**Exercise**
Every entry is to be returned unchanged, and no picture is to be included.

BEGIN

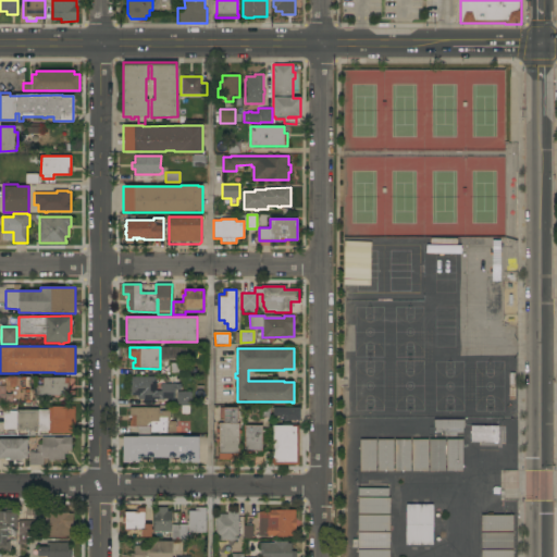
[(184,362),(184,374),(170,374),(170,362),(184,362)]
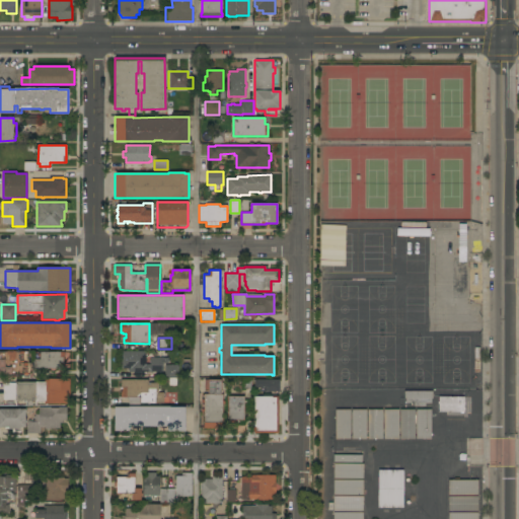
[(0,352),(7,352),(7,351),(15,351),(15,352),(27,352),(27,375),(0,375),(0,352)]
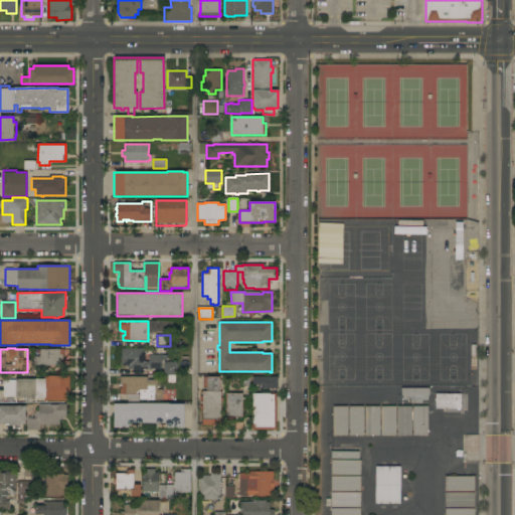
[(145,348),(145,362),(149,362),(149,355),(167,355),(167,360),(161,360),(161,368),(150,368),(150,369),(130,369),(128,369),(128,365),(119,365),(119,348),(145,348)]
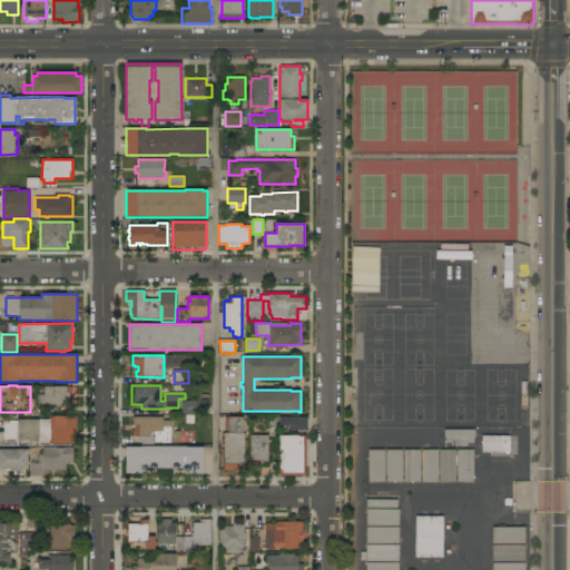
[(70,386),(70,405),(37,405),(37,396),(38,396),(38,394),(43,394),(43,386),(70,386)]
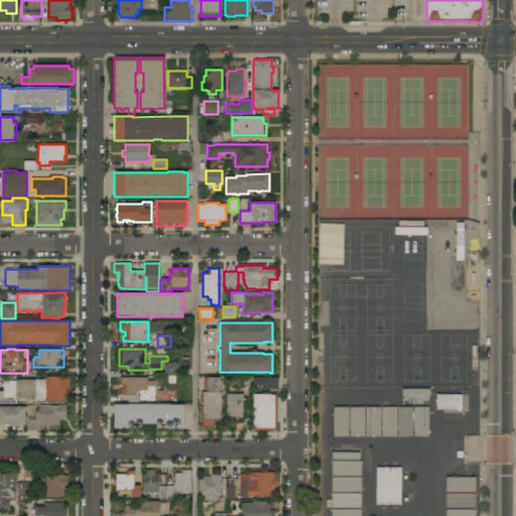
[(177,363),(177,375),(175,375),(175,383),(167,383),(167,375),(163,375),(163,363),(177,363)]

END

**Task solution**
[(184,362),(184,374),(170,374),(170,362),(184,362)]
[(0,352),(7,352),(7,351),(15,351),(15,352),(27,352),(27,375),(0,375),(0,352)]
[(145,348),(145,362),(149,362),(149,355),(167,355),(167,360),(161,360),(161,368),(150,368),(150,369),(130,369),(128,369),(128,365),(119,365),(119,348),(145,348)]
[(70,386),(70,405),(37,405),(37,396),(38,396),(38,394),(43,394),(43,386),(70,386)]
[(177,363),(177,375),(175,375),(175,383),(167,383),(167,375),(163,375),(163,363),(177,363)]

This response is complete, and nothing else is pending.